## What you should do
For the records below, tally every line that has the word "DGND" and reply with the number alone.

________

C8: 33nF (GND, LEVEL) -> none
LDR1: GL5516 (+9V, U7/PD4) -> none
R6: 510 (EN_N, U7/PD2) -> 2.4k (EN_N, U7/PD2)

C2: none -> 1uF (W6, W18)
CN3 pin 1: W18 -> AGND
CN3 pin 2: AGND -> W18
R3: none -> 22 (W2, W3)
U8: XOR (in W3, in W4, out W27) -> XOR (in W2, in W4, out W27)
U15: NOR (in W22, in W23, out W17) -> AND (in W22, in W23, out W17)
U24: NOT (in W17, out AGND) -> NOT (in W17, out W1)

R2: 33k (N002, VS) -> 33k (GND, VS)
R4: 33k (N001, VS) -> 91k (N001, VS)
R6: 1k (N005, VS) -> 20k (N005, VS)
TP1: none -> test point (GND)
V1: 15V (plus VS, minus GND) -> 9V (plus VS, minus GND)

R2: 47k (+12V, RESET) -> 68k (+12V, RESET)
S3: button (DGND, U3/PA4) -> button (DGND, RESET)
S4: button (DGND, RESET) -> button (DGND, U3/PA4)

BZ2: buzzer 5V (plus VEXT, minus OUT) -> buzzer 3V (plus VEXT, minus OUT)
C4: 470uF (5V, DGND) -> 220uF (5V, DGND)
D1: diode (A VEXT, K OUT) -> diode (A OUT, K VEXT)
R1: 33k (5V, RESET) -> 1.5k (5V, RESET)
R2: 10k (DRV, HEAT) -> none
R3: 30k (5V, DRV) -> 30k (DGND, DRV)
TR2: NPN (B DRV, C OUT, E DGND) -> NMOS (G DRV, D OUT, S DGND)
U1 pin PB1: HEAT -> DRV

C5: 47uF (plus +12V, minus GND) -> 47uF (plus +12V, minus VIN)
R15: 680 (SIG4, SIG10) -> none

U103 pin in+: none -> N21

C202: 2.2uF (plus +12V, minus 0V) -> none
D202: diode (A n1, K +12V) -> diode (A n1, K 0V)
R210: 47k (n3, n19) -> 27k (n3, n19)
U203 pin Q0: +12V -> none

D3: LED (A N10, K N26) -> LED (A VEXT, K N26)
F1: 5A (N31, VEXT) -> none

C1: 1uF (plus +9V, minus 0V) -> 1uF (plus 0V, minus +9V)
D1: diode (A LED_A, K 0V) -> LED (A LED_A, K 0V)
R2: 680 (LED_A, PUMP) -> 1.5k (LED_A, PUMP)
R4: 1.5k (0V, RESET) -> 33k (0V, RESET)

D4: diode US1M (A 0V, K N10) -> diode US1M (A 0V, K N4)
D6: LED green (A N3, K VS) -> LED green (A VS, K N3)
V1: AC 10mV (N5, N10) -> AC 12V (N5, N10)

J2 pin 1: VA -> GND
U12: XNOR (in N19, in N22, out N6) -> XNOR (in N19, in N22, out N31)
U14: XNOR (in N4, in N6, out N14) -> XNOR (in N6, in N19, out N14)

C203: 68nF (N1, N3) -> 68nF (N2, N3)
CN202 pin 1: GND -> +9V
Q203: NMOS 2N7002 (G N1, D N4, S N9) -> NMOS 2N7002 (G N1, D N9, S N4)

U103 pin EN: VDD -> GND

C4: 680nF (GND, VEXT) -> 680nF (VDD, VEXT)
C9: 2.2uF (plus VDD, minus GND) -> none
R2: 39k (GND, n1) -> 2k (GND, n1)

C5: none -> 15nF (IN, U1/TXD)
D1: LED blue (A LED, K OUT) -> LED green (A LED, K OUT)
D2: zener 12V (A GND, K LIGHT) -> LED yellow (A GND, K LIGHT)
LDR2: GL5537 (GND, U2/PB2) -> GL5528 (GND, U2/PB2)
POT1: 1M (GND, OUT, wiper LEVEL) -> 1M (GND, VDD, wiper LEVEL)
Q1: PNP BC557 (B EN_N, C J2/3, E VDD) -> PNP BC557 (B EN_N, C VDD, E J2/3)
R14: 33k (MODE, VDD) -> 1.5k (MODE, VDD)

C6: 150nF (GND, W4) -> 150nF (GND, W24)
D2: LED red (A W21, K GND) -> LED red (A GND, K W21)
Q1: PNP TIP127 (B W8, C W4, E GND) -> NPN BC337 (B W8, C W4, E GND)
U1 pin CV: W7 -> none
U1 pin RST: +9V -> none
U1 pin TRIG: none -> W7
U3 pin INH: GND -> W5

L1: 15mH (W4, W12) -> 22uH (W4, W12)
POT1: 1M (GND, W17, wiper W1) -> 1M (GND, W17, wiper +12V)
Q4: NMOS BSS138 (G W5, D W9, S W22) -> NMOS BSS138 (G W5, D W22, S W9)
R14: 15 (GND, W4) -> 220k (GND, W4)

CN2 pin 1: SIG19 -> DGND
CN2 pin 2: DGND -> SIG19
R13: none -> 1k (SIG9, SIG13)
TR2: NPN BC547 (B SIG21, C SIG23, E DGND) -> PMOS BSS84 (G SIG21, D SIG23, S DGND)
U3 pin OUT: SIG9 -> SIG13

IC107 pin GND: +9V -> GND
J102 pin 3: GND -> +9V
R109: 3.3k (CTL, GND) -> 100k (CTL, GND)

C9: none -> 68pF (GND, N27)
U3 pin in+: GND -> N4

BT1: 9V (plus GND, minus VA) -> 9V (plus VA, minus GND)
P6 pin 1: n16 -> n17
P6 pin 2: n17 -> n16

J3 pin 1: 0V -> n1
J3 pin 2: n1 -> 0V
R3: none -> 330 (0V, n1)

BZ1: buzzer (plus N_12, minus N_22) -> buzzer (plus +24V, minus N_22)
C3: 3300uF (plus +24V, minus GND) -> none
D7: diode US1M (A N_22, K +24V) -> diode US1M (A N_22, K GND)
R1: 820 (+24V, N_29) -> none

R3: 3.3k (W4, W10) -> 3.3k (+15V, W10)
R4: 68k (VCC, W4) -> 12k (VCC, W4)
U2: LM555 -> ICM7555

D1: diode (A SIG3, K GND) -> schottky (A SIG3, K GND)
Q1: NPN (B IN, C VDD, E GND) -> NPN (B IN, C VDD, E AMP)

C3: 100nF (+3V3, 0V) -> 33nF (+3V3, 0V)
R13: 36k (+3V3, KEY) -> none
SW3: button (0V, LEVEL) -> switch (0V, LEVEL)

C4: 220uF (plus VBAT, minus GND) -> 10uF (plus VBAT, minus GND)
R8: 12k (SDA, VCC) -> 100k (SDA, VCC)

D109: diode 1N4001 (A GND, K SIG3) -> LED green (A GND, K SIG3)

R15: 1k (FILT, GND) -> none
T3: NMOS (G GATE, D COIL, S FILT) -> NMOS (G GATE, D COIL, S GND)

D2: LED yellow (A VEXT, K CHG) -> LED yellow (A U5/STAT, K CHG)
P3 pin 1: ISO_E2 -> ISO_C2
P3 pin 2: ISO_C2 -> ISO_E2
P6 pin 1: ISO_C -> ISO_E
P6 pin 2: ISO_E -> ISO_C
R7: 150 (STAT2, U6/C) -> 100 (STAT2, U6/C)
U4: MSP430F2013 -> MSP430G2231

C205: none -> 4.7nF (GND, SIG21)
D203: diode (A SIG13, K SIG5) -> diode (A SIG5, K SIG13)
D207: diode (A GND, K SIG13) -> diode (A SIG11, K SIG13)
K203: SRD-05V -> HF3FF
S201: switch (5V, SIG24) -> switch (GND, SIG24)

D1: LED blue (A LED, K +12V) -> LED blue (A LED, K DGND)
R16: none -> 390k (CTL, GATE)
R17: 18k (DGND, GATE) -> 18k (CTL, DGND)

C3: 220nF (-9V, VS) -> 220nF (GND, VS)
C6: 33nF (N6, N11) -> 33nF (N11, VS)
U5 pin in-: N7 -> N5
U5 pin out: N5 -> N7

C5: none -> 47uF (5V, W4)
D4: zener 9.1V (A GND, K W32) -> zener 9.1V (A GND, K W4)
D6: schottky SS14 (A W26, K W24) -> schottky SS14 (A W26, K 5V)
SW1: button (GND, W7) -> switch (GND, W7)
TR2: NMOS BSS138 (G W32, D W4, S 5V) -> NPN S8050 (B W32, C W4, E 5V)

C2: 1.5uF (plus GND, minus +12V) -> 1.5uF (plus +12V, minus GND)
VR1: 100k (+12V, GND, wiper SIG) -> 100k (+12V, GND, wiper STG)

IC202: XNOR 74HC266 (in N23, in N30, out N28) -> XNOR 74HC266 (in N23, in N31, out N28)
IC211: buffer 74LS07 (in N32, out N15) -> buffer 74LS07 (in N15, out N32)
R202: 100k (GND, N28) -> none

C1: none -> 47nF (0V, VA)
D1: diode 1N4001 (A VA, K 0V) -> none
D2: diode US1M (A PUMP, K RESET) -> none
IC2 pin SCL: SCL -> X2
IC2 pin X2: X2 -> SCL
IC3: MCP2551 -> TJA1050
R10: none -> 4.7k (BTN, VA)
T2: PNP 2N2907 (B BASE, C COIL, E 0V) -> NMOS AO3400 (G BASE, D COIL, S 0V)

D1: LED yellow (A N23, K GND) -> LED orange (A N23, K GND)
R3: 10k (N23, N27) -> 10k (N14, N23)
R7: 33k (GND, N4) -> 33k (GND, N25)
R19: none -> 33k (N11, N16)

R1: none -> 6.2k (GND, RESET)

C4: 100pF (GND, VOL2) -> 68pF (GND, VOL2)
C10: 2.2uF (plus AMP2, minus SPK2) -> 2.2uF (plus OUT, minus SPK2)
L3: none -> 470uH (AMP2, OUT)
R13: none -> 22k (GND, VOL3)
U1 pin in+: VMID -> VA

________

## Result for this exercise
10